Everything from the line holding "grey domino: [222,157,244,184]" through the final line of the records is to be transcribed exactly, except pictures, and nothing beyond that.

━━━━━━━━━━━━━━━━━━━━━━━━━━━━━━

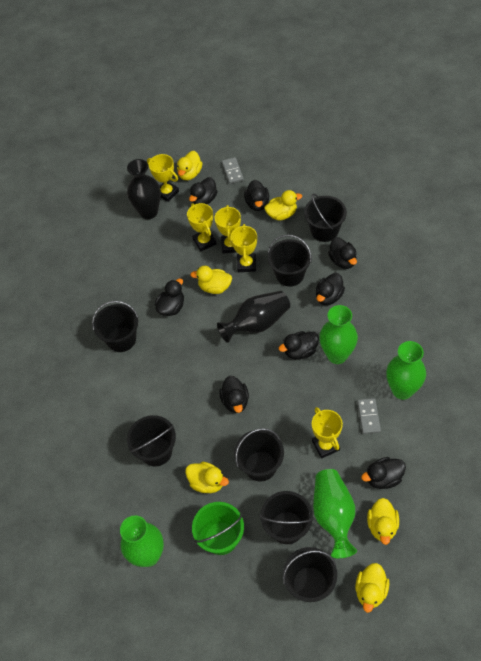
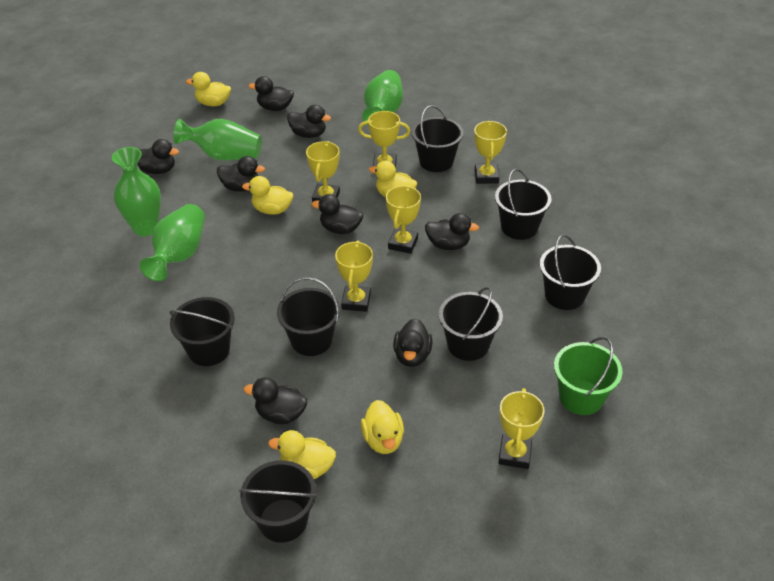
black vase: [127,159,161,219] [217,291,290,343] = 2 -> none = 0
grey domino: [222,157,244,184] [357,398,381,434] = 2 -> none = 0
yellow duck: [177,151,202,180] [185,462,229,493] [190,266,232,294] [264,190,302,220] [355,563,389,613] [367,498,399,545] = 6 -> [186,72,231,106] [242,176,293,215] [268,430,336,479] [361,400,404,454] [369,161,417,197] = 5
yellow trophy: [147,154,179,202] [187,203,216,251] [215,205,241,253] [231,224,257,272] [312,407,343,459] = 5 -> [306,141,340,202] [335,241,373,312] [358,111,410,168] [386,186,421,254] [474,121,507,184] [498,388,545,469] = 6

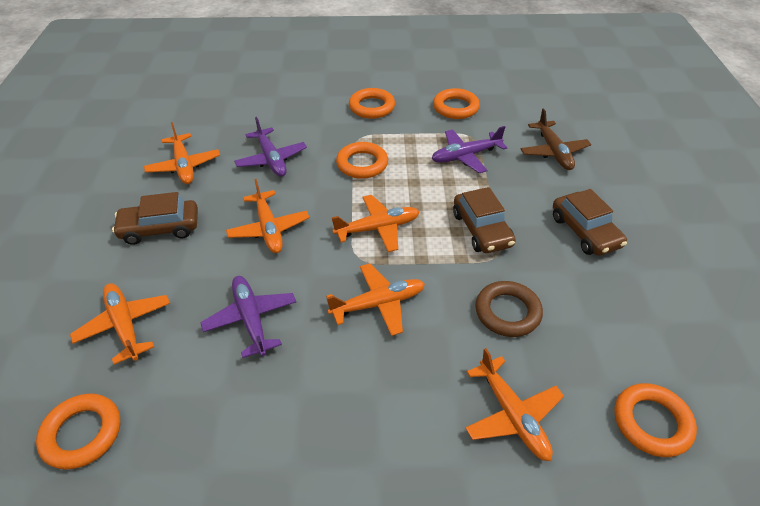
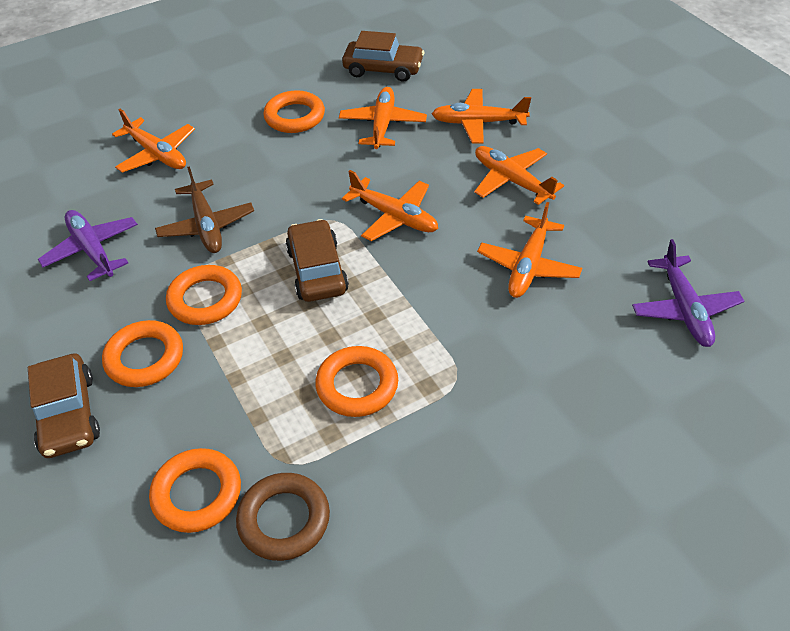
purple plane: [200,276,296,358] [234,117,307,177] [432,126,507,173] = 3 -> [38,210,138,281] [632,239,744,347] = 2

━━━━━━━━━━━━━━━━━━━━━━━━━━━━━━

> Solution to this task:
grey domino: [222,157,244,184] [357,398,381,434] = 2 -> none = 0
yellow duck: [177,151,202,180] [185,462,229,493] [190,266,232,294] [264,190,302,220] [355,563,389,613] [367,498,399,545] = 6 -> [186,72,231,106] [242,176,293,215] [268,430,336,479] [361,400,404,454] [369,161,417,197] = 5
yellow trophy: [147,154,179,202] [187,203,216,251] [215,205,241,253] [231,224,257,272] [312,407,343,459] = 5 -> [306,141,340,202] [335,241,373,312] [358,111,410,168] [386,186,421,254] [474,121,507,184] [498,388,545,469] = 6

purple plane: [200,276,296,358] [234,117,307,177] [432,126,507,173] = 3 -> [38,210,138,281] [632,239,744,347] = 2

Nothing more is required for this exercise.